■ **Description of the task**
Count how many lines of the data include the string "padlock", then say that number and stop.

■ **Extracted entries**
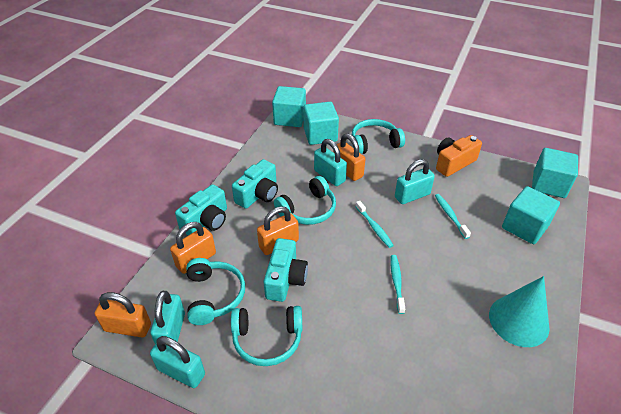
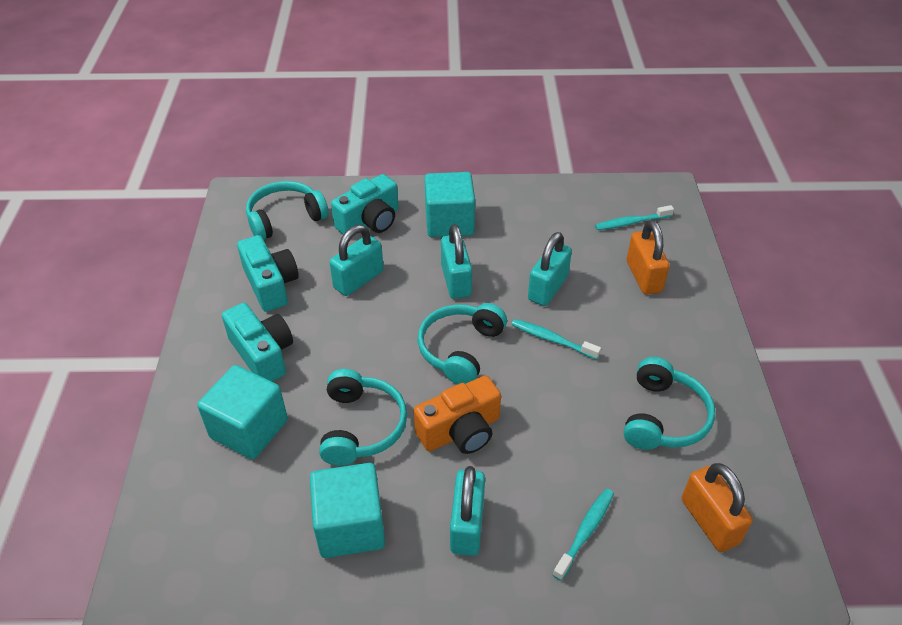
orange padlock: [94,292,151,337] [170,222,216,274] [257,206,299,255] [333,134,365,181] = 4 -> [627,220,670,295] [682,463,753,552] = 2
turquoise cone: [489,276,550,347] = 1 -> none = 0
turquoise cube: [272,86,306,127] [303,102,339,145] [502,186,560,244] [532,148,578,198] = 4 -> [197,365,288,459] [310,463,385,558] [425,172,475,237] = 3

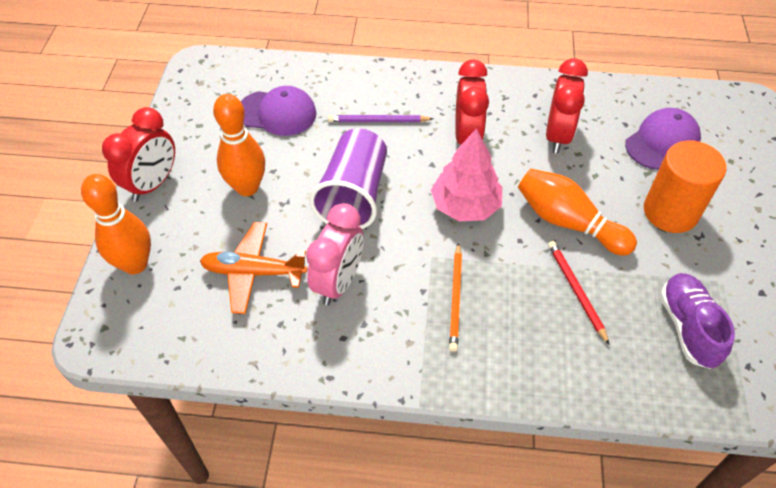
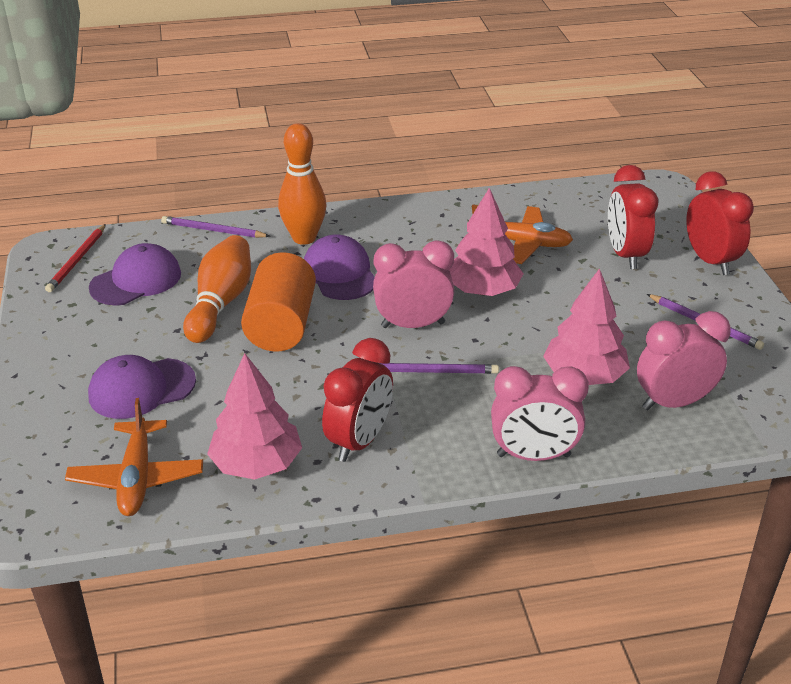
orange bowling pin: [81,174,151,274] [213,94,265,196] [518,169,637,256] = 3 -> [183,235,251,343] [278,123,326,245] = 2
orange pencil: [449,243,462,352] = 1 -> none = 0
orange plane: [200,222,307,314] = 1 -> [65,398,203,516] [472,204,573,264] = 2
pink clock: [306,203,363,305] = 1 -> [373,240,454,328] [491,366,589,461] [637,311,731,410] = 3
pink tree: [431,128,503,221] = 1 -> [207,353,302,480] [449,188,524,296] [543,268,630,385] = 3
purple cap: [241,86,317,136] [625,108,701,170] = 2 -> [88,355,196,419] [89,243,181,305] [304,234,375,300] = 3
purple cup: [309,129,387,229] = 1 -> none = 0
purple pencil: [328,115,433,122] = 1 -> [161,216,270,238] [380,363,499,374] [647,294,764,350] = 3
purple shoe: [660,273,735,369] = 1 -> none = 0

* * *

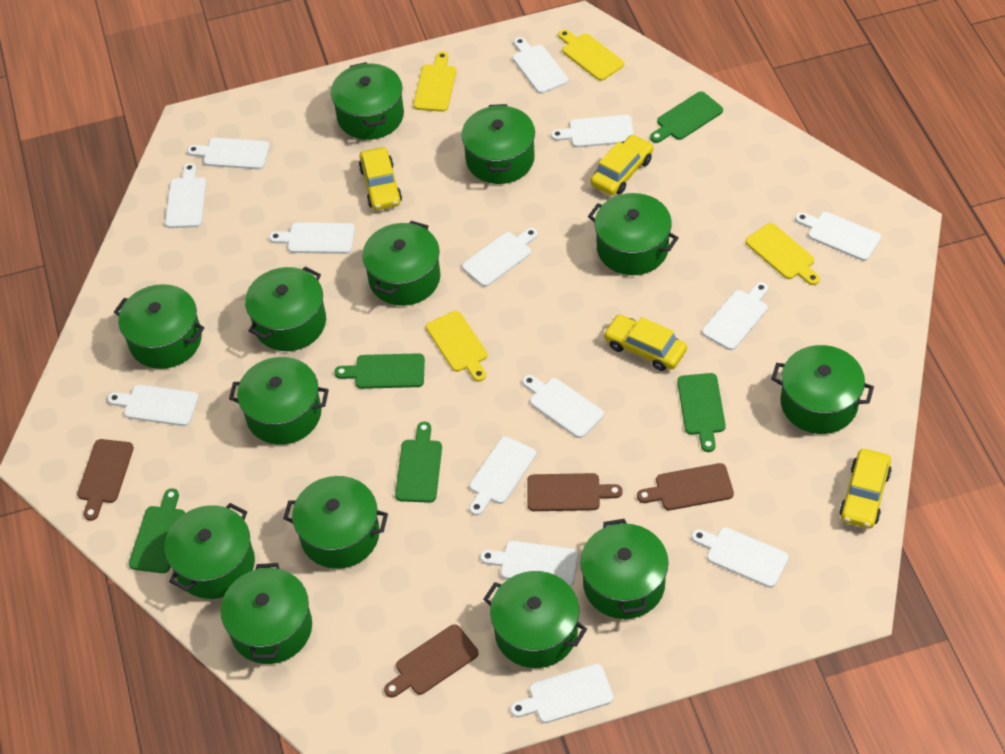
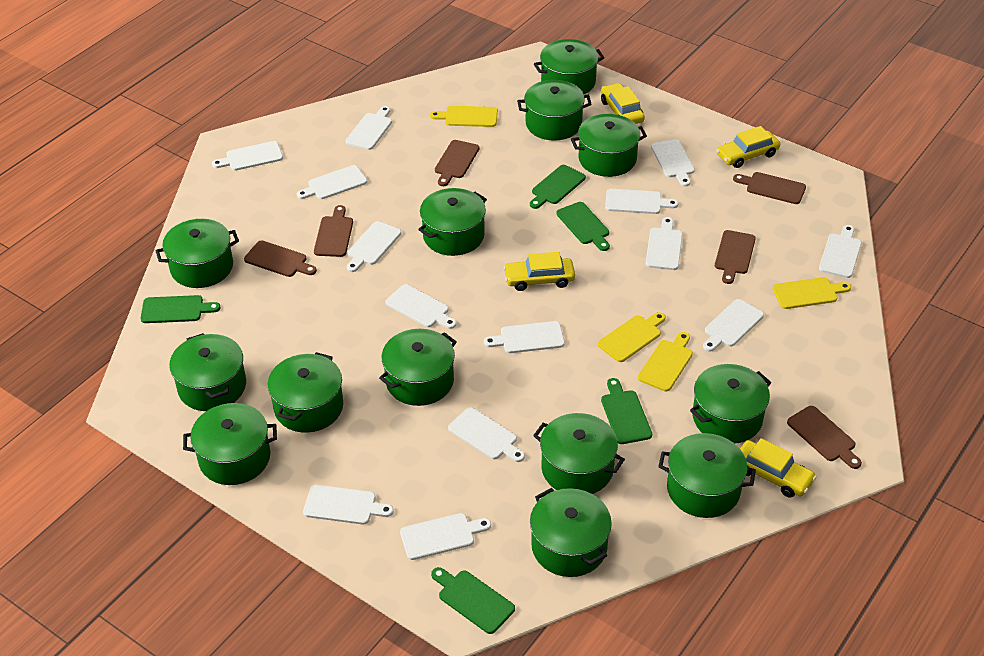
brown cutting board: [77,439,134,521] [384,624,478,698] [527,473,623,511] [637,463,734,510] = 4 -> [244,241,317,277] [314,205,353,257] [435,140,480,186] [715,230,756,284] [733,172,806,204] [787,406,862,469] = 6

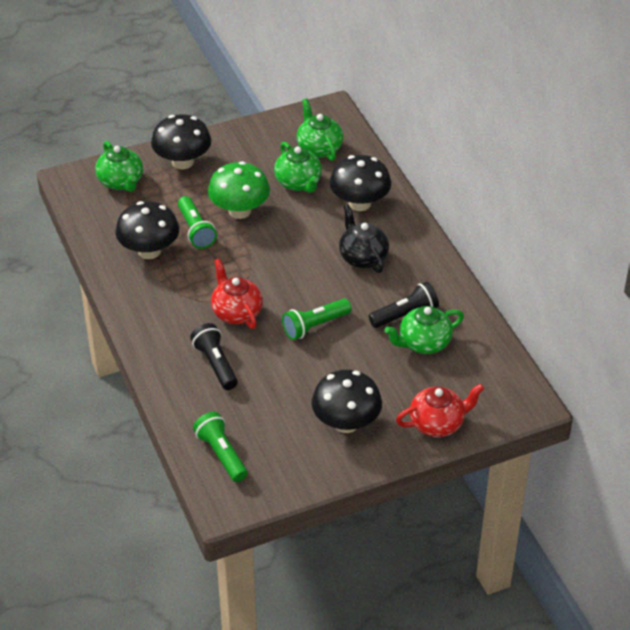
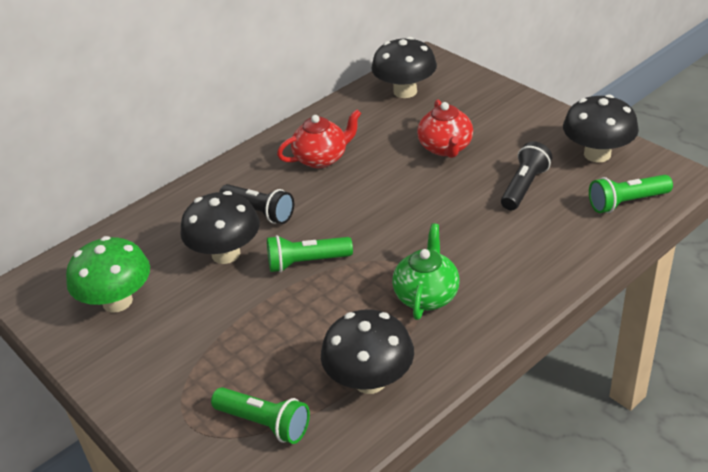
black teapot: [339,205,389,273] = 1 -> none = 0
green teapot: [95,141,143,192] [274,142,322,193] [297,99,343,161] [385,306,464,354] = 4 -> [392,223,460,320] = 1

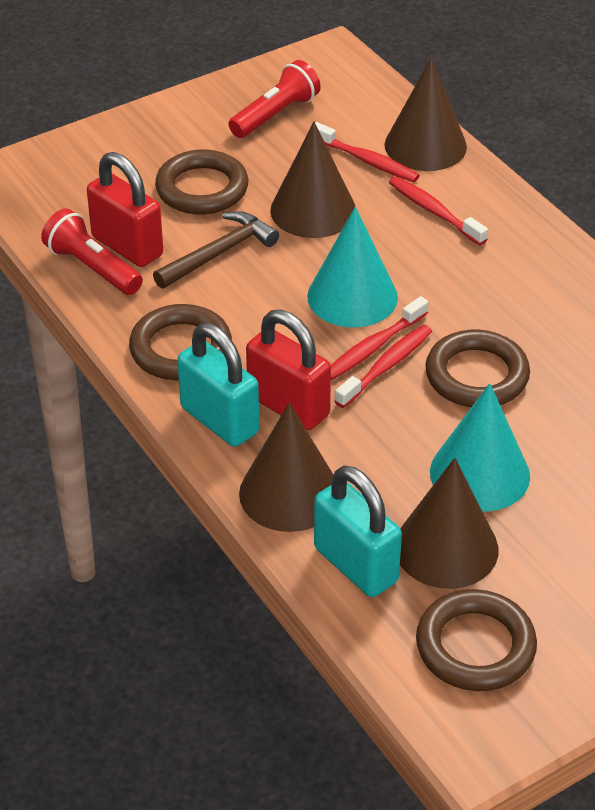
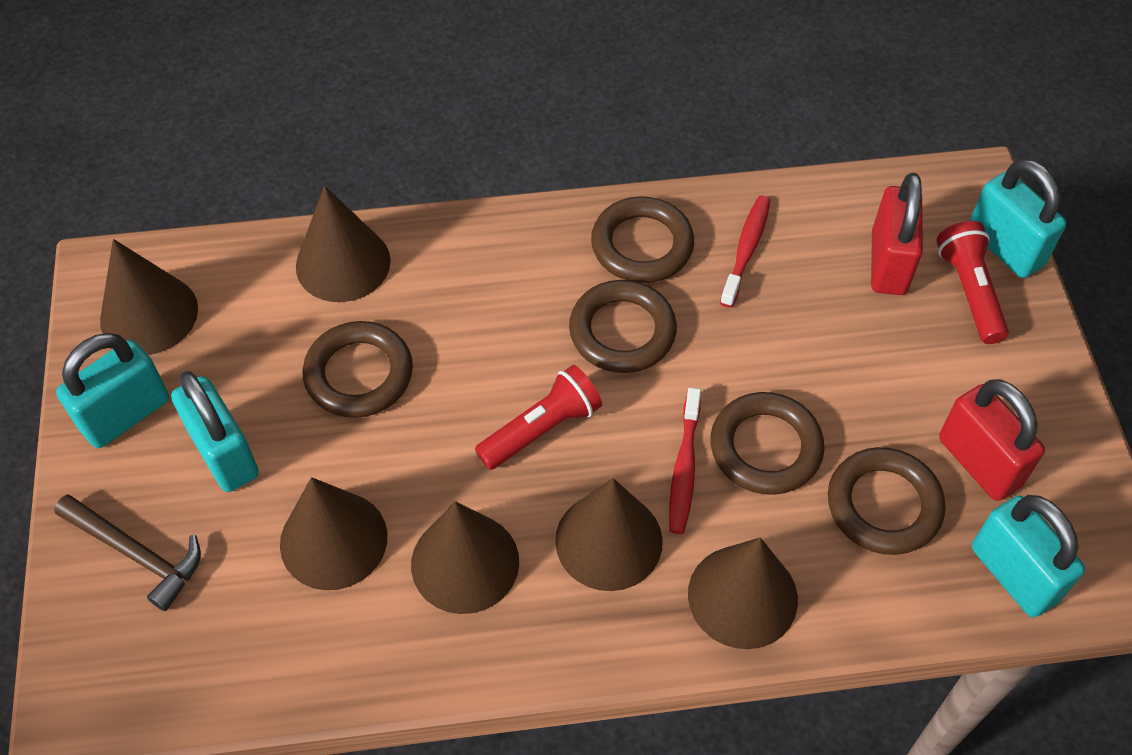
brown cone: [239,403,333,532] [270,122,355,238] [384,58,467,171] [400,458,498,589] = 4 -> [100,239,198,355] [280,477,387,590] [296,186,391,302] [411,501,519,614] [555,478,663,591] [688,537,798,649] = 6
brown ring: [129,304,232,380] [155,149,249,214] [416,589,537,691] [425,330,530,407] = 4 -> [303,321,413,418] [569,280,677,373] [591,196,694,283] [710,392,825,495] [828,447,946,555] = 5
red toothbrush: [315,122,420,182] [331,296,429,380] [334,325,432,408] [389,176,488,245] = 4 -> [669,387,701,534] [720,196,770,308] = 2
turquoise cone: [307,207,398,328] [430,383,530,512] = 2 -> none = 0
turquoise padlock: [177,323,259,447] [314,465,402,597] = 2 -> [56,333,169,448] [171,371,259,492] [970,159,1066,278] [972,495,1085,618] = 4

■ **Solved exercise**
2